**WORK INSTRUCTIONS:** Please output the section of the listing below that opens with the line containing "pink brick B5:C5" and closes with the line containing "orange brick M11", exactly and with nothing else.
* * * * * * * * *
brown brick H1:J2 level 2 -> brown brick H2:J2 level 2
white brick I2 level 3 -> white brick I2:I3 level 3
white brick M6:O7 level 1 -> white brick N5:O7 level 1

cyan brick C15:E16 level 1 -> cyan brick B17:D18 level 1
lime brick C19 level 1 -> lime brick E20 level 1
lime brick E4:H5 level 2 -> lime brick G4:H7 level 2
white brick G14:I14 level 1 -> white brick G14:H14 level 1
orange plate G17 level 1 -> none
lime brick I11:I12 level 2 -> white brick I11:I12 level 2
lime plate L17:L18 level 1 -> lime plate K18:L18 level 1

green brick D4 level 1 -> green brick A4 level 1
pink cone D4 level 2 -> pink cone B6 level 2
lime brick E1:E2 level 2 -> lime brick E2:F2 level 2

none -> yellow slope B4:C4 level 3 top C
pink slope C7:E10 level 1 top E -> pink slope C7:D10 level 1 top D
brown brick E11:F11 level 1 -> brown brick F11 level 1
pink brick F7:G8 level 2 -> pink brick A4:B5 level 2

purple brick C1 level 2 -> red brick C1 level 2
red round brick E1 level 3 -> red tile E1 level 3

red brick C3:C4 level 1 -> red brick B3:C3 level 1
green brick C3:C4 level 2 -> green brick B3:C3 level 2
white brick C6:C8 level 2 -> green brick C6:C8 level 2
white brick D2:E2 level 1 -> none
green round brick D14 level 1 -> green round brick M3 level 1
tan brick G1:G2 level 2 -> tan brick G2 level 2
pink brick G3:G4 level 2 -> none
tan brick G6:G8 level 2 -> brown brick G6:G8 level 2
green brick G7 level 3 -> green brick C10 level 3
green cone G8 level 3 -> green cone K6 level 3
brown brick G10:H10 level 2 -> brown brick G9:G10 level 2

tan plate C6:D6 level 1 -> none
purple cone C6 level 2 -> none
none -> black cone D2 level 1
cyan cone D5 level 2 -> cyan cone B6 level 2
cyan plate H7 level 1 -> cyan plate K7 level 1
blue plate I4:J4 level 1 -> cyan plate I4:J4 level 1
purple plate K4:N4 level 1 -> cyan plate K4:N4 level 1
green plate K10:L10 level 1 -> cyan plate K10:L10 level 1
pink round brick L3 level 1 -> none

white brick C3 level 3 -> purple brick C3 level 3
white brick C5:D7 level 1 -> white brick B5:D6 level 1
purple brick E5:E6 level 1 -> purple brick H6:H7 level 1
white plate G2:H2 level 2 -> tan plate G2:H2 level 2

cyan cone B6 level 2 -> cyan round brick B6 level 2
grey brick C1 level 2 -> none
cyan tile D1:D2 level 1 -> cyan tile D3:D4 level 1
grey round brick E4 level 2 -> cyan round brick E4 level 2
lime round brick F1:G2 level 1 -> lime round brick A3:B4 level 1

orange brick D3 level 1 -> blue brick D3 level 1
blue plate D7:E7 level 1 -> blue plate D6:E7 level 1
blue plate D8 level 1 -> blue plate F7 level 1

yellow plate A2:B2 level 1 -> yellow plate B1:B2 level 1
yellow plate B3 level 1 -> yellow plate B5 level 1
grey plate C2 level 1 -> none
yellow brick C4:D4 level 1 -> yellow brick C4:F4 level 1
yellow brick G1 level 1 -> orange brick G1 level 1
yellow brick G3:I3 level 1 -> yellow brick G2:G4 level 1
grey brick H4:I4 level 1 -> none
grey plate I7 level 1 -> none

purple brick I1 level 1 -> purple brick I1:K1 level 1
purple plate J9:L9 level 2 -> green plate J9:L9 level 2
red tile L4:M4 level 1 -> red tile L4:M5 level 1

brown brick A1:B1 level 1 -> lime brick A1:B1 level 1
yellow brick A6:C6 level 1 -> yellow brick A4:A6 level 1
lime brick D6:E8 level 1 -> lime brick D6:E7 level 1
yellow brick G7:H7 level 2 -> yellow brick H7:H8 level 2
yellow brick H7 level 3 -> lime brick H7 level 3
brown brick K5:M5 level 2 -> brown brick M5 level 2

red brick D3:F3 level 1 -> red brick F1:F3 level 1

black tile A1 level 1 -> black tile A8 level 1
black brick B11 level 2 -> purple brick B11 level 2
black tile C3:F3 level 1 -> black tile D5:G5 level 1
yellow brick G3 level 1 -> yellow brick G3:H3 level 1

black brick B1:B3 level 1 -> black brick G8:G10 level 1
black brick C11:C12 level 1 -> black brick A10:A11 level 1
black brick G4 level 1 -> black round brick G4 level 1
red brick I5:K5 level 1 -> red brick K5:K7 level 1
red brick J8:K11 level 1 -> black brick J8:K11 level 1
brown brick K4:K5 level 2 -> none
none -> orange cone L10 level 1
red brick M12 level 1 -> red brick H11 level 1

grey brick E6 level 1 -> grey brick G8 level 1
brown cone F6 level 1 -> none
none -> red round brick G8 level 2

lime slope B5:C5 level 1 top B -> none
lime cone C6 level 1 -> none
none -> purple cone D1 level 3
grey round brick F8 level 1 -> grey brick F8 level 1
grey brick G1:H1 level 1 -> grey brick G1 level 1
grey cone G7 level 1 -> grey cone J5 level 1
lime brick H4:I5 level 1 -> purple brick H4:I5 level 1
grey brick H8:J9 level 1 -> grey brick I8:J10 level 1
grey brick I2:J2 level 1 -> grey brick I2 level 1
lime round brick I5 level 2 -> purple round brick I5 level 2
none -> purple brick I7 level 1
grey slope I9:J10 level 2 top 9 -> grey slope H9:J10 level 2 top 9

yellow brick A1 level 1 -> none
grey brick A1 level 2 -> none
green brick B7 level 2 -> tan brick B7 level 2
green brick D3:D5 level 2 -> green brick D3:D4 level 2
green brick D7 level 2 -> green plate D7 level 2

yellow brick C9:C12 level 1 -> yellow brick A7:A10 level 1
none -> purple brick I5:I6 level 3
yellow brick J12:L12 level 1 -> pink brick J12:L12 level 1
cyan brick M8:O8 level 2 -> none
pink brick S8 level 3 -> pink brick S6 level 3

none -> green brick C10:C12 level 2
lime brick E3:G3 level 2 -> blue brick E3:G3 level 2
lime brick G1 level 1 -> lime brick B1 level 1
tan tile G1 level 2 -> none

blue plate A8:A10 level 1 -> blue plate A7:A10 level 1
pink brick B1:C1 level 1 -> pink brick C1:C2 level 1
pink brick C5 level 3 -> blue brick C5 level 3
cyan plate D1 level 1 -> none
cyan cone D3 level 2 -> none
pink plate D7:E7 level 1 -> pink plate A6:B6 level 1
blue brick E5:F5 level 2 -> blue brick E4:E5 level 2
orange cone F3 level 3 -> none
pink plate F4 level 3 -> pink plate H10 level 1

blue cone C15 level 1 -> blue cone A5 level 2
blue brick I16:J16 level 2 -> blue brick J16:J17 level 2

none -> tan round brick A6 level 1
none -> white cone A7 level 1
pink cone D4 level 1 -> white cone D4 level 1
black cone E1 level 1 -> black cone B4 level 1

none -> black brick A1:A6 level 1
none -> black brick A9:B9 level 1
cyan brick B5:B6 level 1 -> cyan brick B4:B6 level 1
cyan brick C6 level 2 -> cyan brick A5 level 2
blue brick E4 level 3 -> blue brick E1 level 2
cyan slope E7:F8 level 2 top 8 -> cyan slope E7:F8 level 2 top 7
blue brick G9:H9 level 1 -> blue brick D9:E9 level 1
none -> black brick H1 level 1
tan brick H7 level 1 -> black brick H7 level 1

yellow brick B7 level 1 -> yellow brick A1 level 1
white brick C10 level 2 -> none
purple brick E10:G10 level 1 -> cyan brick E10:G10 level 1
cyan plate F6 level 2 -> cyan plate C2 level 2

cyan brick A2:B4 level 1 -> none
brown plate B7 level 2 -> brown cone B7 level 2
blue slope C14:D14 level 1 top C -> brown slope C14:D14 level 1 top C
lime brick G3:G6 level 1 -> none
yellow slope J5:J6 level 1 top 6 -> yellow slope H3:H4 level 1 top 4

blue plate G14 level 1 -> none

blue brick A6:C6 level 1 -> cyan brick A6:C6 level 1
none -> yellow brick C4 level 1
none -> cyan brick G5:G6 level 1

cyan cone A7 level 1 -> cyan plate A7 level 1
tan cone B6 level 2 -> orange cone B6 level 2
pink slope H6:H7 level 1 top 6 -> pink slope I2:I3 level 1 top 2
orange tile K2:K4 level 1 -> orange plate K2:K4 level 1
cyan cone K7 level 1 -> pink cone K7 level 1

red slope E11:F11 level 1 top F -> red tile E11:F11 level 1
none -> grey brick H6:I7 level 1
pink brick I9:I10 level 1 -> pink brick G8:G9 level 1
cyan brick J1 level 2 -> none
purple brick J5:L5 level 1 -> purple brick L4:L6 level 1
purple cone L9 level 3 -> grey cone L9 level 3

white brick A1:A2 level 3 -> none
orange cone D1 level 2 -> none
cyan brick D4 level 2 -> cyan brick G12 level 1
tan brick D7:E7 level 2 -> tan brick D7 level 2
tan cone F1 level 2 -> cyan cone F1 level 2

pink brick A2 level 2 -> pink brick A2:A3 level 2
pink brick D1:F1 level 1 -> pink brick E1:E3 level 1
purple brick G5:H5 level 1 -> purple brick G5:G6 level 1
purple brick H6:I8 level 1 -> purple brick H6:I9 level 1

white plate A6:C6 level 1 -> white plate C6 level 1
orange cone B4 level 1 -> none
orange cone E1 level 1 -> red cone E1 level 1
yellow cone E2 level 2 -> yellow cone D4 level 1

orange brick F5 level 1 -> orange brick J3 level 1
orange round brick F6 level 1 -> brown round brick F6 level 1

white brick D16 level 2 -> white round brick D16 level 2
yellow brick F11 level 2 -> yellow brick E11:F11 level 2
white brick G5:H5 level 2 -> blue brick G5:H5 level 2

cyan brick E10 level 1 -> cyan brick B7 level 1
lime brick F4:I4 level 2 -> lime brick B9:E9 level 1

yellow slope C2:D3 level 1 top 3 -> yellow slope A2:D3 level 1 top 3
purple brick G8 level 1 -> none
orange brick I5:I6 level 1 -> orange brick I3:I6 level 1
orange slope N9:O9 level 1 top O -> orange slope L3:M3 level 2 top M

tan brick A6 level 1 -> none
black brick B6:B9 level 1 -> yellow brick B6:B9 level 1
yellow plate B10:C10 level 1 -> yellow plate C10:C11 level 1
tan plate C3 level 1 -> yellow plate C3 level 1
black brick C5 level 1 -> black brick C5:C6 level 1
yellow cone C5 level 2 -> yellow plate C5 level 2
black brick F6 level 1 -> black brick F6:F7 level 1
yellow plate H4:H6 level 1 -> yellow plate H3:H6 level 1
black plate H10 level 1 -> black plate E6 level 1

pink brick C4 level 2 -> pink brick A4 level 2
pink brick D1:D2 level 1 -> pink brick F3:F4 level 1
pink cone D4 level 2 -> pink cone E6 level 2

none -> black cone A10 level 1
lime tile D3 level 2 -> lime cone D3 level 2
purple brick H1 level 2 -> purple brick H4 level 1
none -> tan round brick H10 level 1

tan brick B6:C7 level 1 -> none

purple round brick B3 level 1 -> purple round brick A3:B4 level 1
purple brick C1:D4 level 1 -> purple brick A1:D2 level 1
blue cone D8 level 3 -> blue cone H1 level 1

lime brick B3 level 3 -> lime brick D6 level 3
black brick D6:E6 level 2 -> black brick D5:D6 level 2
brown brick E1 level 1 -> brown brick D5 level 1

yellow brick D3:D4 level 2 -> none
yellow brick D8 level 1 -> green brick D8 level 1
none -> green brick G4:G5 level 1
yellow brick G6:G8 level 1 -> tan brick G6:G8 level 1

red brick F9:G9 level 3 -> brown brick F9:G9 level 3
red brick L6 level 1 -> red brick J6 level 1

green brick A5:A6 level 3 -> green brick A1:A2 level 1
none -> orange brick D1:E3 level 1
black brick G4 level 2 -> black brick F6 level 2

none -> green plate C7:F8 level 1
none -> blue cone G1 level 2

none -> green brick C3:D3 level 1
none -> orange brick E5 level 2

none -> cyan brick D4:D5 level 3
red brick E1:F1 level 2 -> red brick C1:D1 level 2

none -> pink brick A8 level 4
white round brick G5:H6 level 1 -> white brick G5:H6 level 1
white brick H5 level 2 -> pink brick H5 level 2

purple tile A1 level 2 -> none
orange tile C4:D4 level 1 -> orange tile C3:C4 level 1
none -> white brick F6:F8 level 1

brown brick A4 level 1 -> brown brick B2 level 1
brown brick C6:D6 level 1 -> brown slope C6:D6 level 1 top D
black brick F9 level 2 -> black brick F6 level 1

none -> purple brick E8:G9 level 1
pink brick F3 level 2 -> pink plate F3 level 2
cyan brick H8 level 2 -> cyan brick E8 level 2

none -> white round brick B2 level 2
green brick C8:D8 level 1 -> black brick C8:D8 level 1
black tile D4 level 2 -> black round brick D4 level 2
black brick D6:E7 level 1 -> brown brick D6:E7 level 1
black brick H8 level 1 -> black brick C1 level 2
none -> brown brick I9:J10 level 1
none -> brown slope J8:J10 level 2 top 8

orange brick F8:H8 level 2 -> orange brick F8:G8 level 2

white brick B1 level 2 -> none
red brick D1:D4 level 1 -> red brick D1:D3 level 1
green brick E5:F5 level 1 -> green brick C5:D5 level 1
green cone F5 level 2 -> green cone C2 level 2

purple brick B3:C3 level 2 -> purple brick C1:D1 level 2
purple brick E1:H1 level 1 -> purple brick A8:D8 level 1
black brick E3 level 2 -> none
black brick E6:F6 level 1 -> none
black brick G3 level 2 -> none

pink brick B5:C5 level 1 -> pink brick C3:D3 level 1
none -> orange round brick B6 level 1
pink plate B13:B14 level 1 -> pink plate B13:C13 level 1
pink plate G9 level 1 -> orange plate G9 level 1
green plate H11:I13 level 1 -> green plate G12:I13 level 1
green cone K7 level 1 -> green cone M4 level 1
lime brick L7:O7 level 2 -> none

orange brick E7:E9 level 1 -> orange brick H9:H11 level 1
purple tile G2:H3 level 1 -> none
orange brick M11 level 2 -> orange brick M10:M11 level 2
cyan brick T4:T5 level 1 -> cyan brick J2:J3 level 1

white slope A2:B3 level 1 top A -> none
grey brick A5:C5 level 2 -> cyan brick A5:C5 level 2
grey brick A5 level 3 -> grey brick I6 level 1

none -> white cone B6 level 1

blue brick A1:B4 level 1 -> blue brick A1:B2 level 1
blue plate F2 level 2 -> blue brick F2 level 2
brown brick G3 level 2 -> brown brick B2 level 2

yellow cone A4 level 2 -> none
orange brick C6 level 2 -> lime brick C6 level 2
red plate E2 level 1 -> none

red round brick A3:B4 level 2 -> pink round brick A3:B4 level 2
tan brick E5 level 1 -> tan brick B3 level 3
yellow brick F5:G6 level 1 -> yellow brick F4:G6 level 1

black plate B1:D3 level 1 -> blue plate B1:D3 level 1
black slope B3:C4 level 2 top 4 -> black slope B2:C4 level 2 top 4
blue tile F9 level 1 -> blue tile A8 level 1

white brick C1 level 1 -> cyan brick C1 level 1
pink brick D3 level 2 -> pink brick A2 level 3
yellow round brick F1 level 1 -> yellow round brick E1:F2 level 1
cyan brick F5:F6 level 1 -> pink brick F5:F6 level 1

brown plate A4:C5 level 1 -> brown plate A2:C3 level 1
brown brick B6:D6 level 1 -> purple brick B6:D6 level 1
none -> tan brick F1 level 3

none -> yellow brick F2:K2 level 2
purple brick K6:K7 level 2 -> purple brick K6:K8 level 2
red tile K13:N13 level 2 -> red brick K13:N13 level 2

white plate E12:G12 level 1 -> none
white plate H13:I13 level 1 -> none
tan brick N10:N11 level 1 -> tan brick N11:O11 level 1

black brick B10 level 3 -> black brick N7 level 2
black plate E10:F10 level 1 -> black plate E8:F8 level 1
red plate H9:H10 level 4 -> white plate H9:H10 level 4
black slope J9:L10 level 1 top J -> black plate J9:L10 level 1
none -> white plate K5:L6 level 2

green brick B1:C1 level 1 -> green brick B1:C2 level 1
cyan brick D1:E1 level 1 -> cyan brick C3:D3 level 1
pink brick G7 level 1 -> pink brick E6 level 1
* * * * * * * * *
**TASK SOLUTION:**
pink brick B5:C5 level 1 -> pink brick C3:D3 level 1
none -> orange round brick B6 level 1
pink plate B13:B14 level 1 -> pink plate B13:C13 level 1
pink plate G9 level 1 -> orange plate G9 level 1
green plate H11:I13 level 1 -> green plate G12:I13 level 1
green cone K7 level 1 -> green cone M4 level 1
lime brick L7:O7 level 2 -> none

orange brick E7:E9 level 1 -> orange brick H9:H11 level 1
purple tile G2:H3 level 1 -> none
orange brick M11 level 2 -> orange brick M10:M11 level 2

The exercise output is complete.